• _Exercise_:
In the material below, find the line with "purple brick G9" and the line with "red brick H14:H19 level 1 -> none", then output those two lines and every line between them, exactly.

• _Source information_:
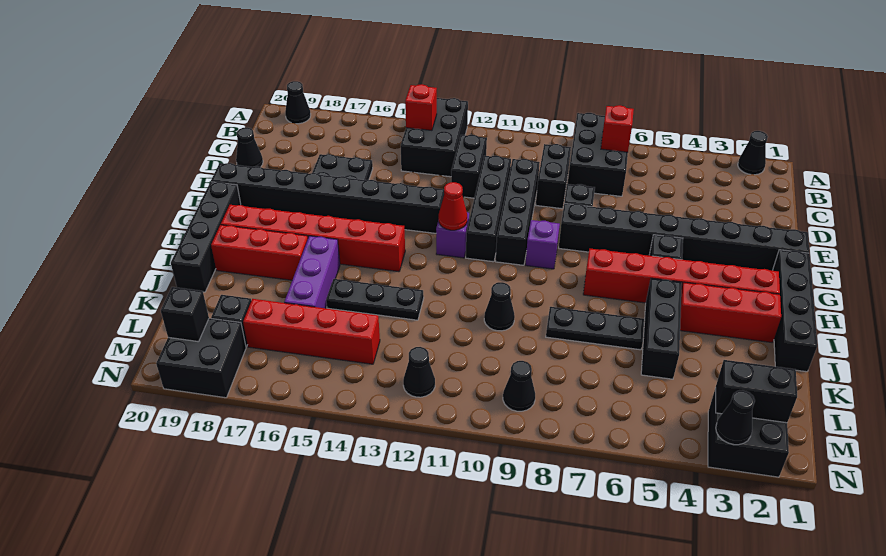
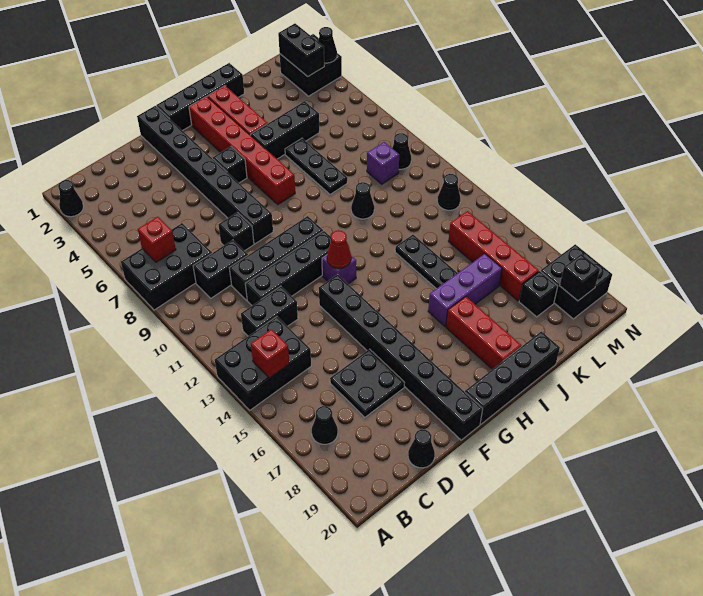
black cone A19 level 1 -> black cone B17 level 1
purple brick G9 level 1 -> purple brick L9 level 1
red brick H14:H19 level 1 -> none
--
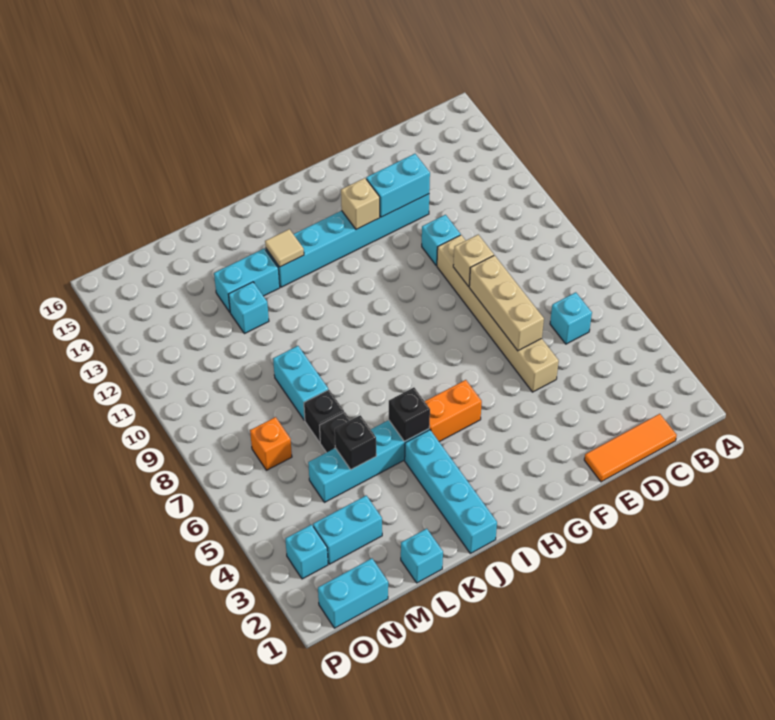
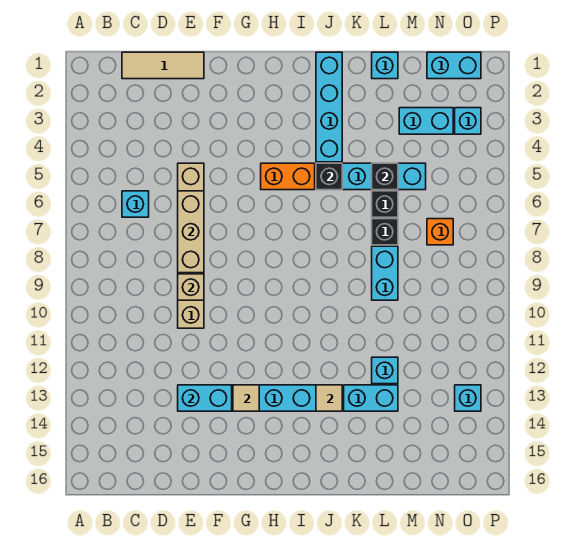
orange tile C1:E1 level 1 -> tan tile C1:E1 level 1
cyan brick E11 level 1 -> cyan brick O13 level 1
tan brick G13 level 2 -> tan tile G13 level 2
* * *
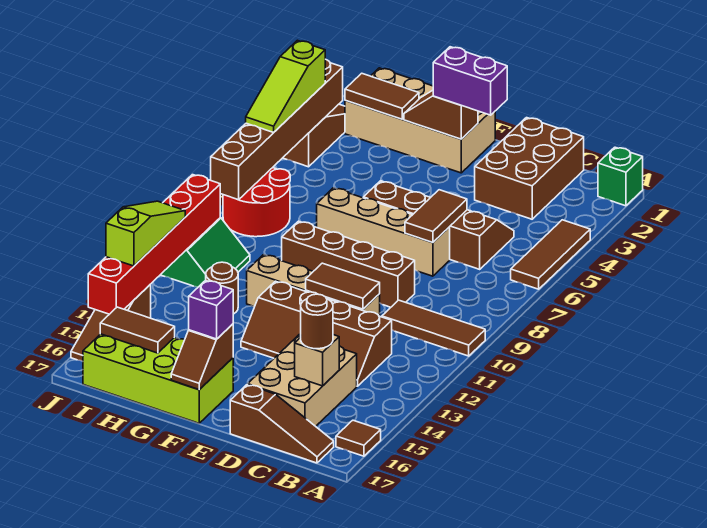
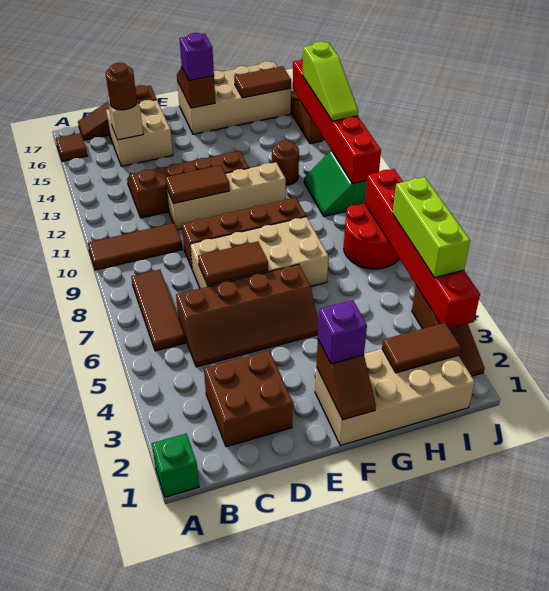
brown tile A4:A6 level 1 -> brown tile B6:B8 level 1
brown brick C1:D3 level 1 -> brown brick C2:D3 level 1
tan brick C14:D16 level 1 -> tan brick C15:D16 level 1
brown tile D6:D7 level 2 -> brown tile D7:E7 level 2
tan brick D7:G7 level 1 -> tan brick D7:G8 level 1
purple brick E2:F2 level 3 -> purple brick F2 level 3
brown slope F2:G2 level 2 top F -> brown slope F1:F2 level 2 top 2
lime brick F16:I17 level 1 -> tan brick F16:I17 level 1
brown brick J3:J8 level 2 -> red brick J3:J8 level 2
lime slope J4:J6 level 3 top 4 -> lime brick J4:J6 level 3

• _Answer box_:
purple brick G9 level 1 -> purple brick L9 level 1
red brick H14:H19 level 1 -> none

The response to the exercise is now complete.